- [Your goal] Each line of the listing that contains "camera" should be found and copied.

- [Provided information]
■ ■ ■

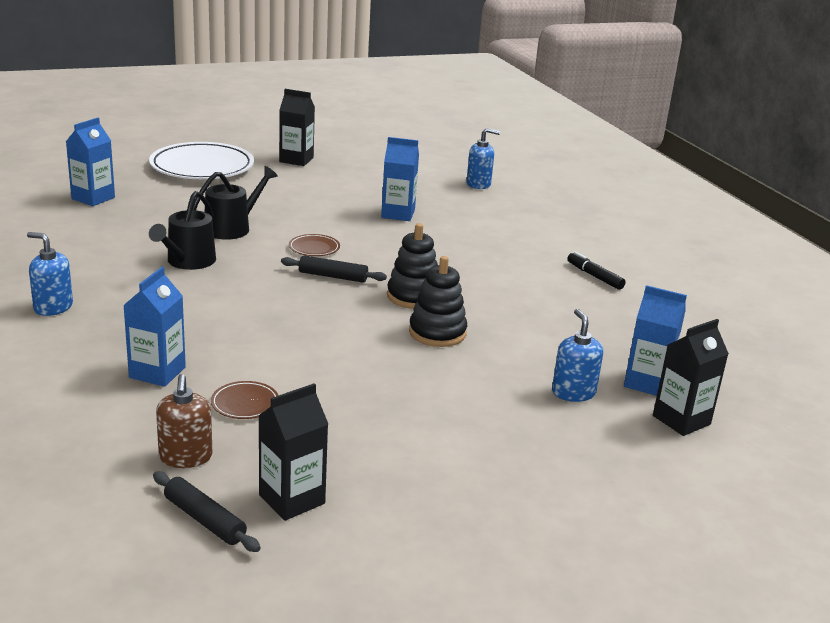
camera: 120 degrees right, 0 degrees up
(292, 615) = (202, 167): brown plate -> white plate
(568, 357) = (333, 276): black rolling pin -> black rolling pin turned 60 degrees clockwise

■ ■ ■

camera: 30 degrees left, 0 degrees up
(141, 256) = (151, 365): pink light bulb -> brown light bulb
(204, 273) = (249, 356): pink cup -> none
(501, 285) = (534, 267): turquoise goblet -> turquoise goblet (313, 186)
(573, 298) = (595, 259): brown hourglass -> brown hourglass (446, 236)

■ ■ ■

- [Solution]
camera: 120 degrees right, 0 degrees up
camera: 30 degrees left, 0 degrees up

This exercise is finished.